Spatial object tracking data
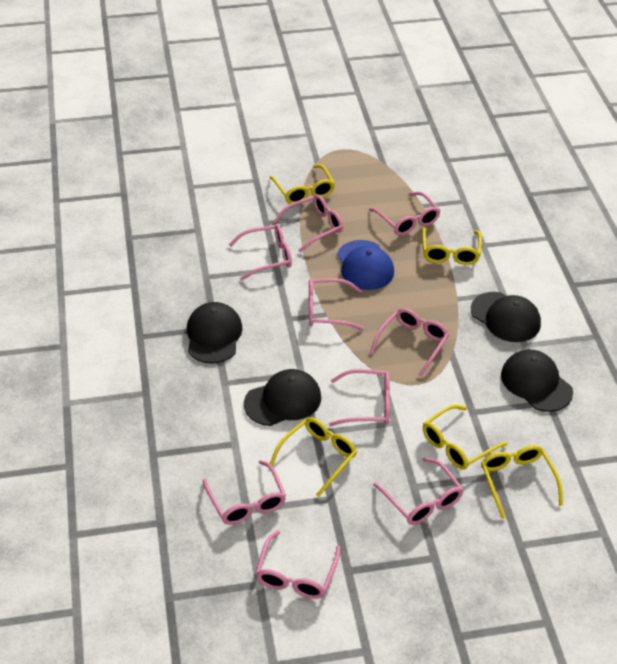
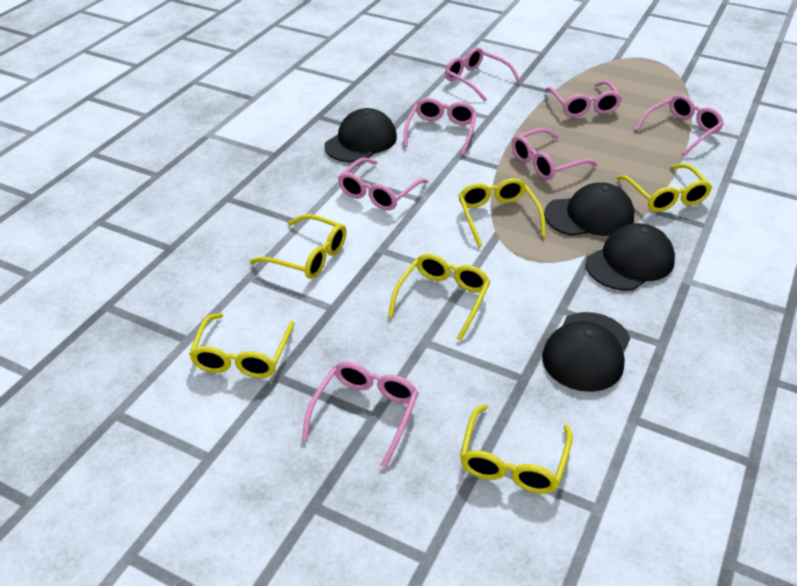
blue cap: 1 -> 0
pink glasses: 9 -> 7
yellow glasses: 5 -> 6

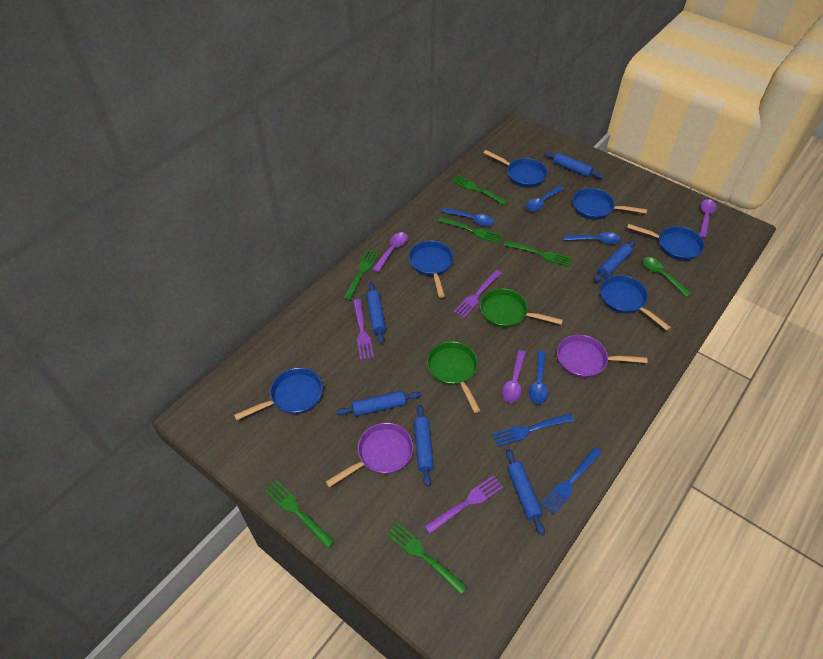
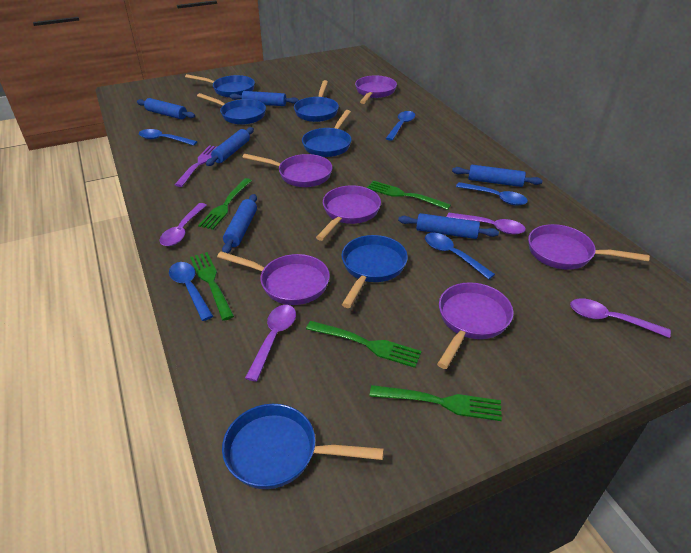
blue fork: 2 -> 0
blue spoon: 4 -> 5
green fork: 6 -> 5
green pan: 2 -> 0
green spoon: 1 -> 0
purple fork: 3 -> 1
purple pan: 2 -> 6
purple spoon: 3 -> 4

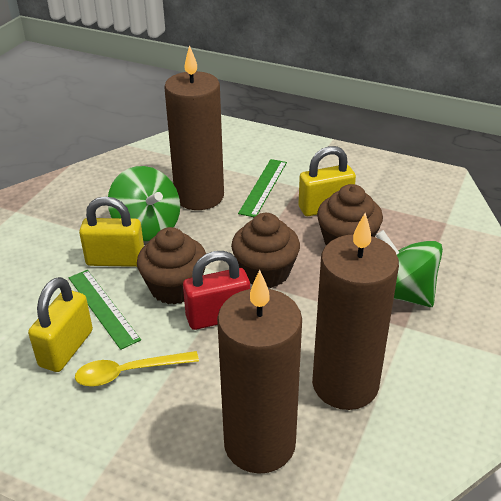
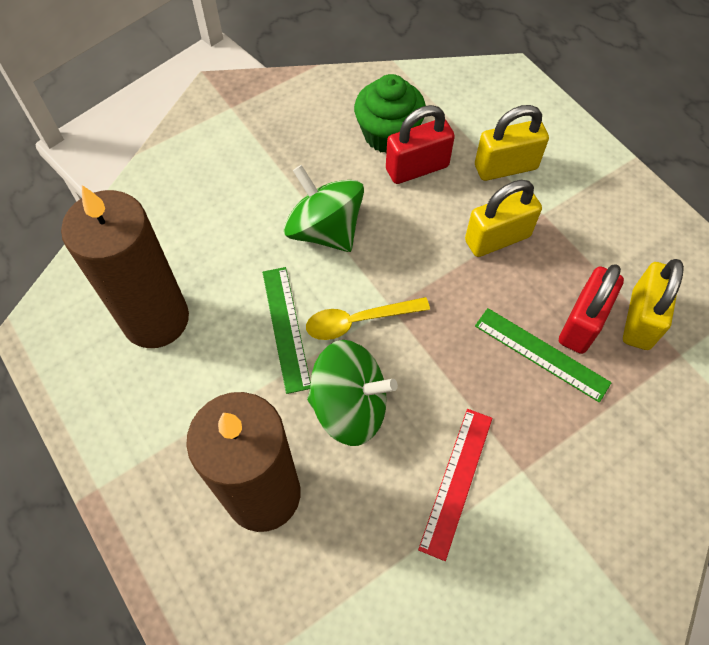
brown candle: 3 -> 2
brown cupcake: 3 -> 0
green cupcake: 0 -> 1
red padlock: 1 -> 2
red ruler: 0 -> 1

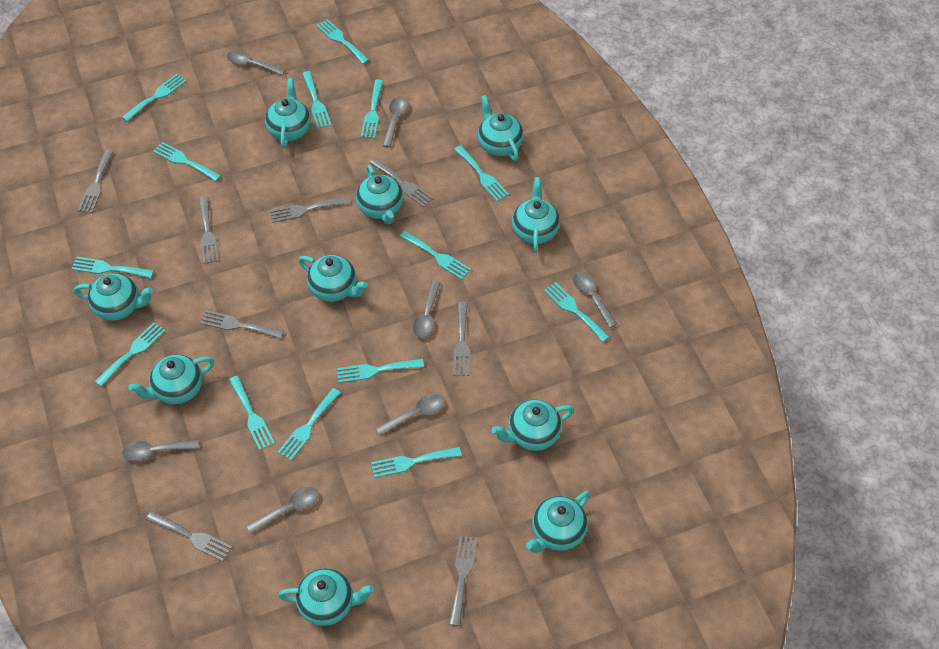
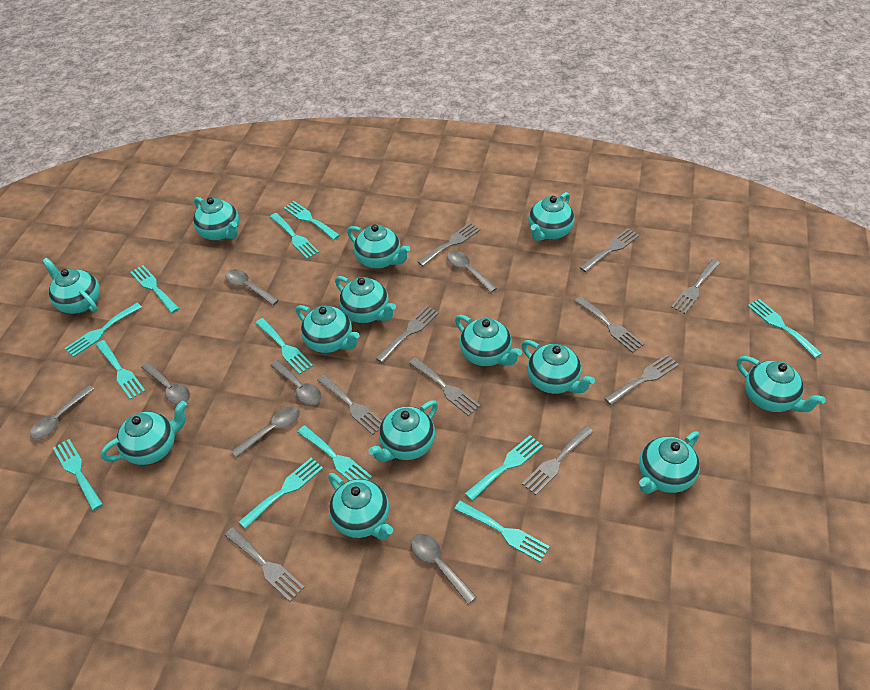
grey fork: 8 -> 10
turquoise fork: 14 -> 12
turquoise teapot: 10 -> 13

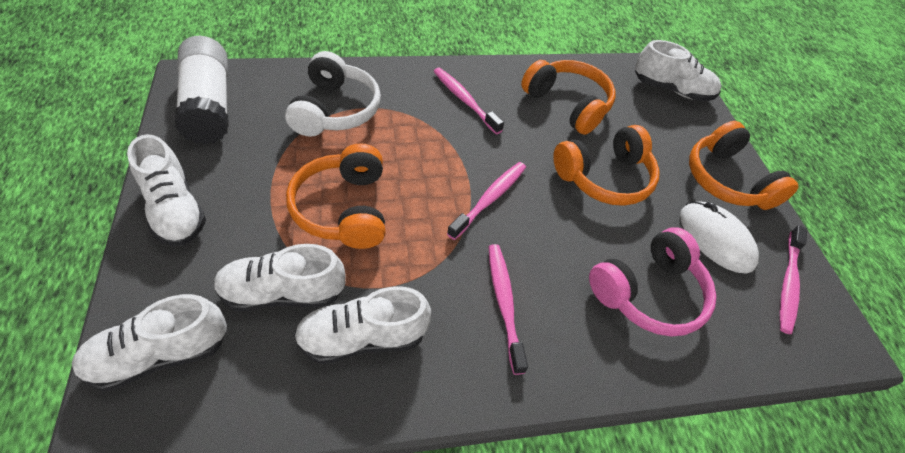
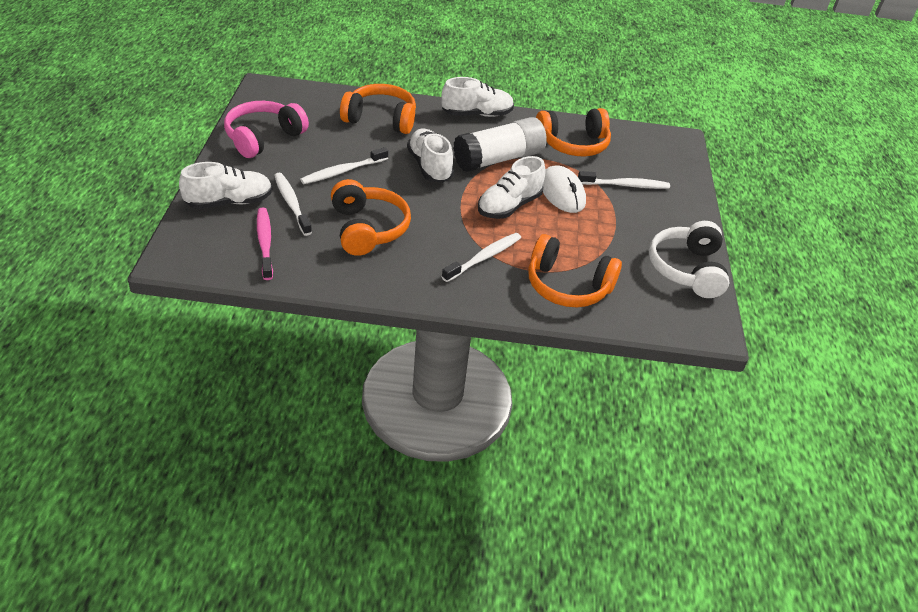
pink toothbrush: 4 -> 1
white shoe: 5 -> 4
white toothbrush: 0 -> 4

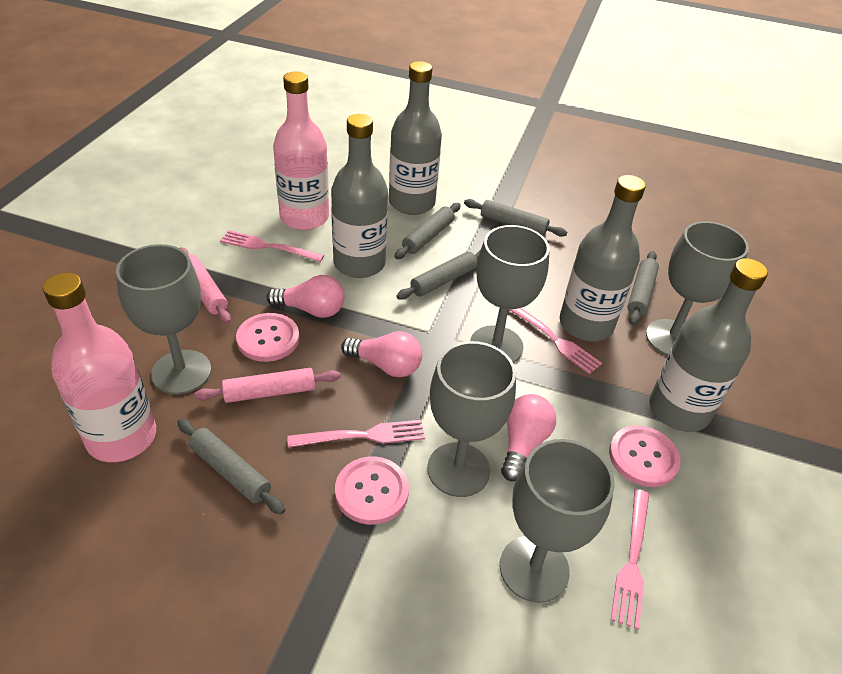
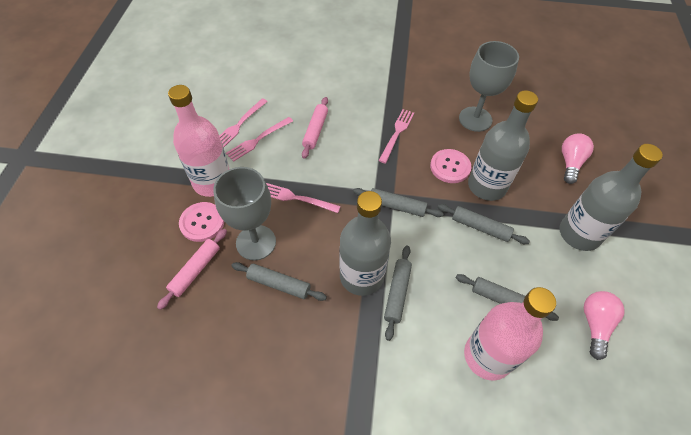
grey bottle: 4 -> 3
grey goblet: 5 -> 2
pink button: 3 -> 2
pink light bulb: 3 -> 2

**Problem description:** Return the entries above exactly as they appear. Pictures should not be copied.

**Task result:**
blue cap: 1 -> 0
pink glasses: 9 -> 7
yellow glasses: 5 -> 6

blue fork: 2 -> 0
blue spoon: 4 -> 5
green fork: 6 -> 5
green pan: 2 -> 0
green spoon: 1 -> 0
purple fork: 3 -> 1
purple pan: 2 -> 6
purple spoon: 3 -> 4

brown candle: 3 -> 2
brown cupcake: 3 -> 0
green cupcake: 0 -> 1
red padlock: 1 -> 2
red ruler: 0 -> 1

grey fork: 8 -> 10
turquoise fork: 14 -> 12
turquoise teapot: 10 -> 13

pink toothbrush: 4 -> 1
white shoe: 5 -> 4
white toothbrush: 0 -> 4

grey bottle: 4 -> 3
grey goblet: 5 -> 2
pink button: 3 -> 2
pink light bulb: 3 -> 2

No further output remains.